● Try it
Work through the data below and give the number of lines holding the word "purple", without any other text.

● Extracted information
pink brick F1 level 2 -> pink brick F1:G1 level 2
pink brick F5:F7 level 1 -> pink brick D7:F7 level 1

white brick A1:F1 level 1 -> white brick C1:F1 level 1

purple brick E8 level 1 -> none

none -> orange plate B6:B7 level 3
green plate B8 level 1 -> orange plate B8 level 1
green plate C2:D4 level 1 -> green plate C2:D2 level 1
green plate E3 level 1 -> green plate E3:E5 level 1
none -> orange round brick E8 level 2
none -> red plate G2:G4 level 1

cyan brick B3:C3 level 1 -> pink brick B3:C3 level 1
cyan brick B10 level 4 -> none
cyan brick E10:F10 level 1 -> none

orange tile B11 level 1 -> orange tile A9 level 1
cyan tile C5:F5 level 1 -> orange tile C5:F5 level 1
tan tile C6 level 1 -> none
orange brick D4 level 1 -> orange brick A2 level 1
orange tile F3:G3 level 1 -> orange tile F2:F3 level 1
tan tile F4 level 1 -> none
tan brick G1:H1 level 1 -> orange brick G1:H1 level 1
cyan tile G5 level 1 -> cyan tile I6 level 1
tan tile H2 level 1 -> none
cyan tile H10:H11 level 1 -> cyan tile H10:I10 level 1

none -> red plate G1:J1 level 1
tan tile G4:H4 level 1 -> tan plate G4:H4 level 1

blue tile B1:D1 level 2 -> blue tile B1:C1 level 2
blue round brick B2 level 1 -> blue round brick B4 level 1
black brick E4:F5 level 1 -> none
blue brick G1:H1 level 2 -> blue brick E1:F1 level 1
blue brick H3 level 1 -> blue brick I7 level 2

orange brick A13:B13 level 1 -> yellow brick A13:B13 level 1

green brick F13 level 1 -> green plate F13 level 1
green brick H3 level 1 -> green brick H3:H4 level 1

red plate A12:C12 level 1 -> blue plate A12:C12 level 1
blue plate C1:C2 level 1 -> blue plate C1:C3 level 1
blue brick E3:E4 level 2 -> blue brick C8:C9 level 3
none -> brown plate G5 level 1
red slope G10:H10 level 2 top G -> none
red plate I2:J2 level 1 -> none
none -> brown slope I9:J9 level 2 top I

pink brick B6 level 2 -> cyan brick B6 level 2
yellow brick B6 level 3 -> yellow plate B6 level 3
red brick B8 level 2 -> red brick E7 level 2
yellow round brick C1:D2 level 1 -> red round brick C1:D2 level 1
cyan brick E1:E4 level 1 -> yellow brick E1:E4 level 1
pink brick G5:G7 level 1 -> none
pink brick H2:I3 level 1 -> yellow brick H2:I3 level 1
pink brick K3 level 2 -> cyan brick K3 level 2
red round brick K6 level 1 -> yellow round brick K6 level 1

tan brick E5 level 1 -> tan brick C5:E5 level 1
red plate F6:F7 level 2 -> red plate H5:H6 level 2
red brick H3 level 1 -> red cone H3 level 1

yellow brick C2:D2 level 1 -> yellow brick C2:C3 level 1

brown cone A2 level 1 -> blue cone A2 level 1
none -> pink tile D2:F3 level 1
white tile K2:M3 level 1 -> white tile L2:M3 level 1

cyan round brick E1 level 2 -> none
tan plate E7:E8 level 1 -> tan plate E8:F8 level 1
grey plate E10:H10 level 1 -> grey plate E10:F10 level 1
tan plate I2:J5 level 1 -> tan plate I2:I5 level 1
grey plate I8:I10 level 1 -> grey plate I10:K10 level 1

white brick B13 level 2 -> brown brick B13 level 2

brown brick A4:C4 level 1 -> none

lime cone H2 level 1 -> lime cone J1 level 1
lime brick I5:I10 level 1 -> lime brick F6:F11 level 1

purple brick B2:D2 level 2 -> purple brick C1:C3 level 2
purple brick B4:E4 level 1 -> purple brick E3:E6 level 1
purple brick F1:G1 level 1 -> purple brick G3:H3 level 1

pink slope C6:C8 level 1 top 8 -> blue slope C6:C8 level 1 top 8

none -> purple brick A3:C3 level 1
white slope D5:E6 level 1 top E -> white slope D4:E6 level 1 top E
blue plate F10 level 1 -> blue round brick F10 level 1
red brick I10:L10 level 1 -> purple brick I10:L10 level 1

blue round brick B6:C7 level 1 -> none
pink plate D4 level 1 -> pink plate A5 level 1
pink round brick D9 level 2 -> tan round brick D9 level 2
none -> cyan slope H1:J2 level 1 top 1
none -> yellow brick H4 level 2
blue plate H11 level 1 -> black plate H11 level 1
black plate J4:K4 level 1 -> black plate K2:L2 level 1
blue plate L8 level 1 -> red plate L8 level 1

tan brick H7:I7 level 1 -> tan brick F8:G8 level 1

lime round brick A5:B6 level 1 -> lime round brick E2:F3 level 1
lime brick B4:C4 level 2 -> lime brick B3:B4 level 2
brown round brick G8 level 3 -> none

● Result of the task
6